Instruction
A single number is expected: the count of lines in the entries below that contain "pencil".
### Stored data ###
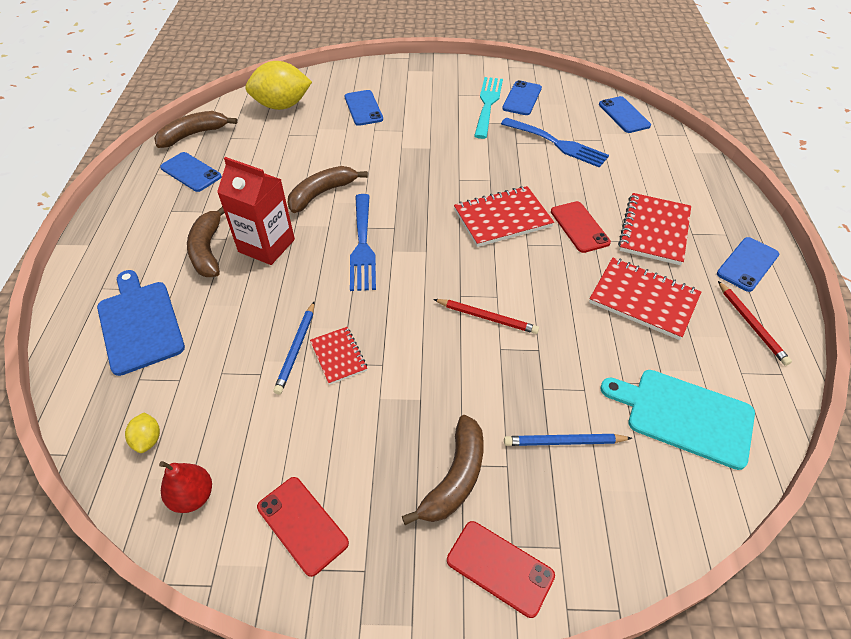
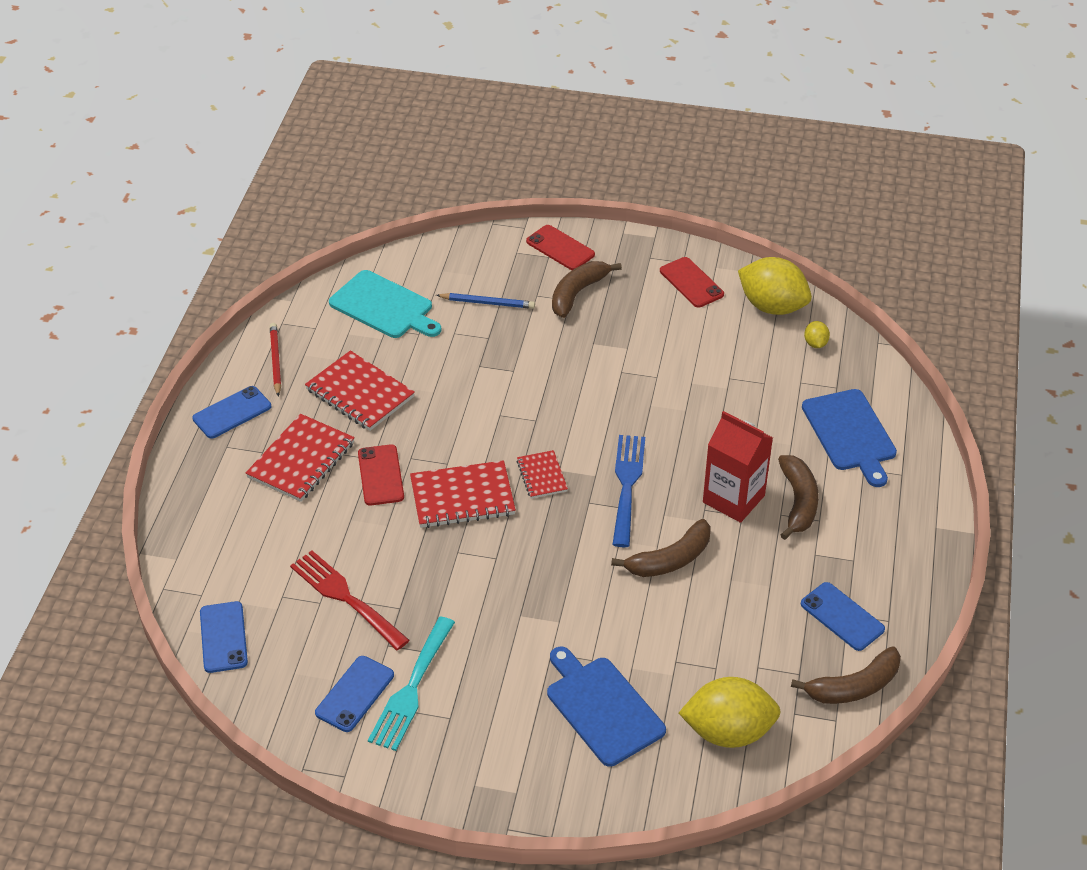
camera: 170 degrees left, 5 degrees down
(193, 496) = (772, 306): red pear -> yellow lemon
(296, 349) = (698, 393): blue pencil -> none
(338, 356) = (659, 382): red notebook -> red notebook (542, 476)
(363, 108) = (602, 707): blue phone -> blue cutting board
(487, 317) = (516, 397): red pencil -> none
(557, 144) = (345, 597): blue fork -> red fork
###
Task solution
2